Instructions to follow:
Reproduce every entry exactly, without alteration.

Data section:
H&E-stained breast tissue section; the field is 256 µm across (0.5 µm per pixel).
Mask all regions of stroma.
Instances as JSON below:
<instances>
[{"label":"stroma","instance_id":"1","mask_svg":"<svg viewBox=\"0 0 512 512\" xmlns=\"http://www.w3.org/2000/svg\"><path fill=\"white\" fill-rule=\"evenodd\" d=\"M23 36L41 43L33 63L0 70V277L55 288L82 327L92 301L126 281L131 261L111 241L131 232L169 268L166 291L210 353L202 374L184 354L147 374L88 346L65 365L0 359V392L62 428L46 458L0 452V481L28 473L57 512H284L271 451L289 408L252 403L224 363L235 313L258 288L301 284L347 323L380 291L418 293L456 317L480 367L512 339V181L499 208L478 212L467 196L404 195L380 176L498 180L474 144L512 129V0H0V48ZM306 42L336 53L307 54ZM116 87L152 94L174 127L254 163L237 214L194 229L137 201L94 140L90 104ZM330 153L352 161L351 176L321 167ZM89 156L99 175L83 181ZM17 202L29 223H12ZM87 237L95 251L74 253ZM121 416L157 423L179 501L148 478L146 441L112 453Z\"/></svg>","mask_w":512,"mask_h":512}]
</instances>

Result of the exercise:
H&E-stained breast tissue section; the field is 256 µm across (0.5 µm per pixel).
Mask all regions of stroma.
Instances as JSON below:
<instances>
[{"label":"stroma","instance_id":"1","mask_svg":"<svg viewBox=\"0 0 512 512\" xmlns=\"http://www.w3.org/2000/svg\"><path fill=\"white\" fill-rule=\"evenodd\" d=\"M23 36L41 43L33 63L0 70V277L55 288L82 327L92 301L126 281L131 261L111 241L131 232L169 268L166 291L210 353L202 374L184 354L147 374L88 346L65 365L0 359V392L62 428L46 458L0 452V481L28 473L57 512H284L271 451L289 408L252 403L224 363L235 313L258 288L301 284L347 323L380 291L418 293L456 317L480 367L512 339V181L499 208L478 212L467 196L404 195L380 176L498 180L474 144L512 129V0H0V48ZM306 42L336 53L307 54ZM116 87L152 94L174 127L254 163L237 214L194 229L137 201L94 140L90 104ZM330 153L352 161L351 176L321 167ZM89 156L99 175L83 181ZM17 202L29 223H12ZM87 237L95 251L74 253ZM121 416L157 423L179 501L148 478L146 441L112 453Z\"/></svg>","mask_w":512,"mask_h":512}]
</instances>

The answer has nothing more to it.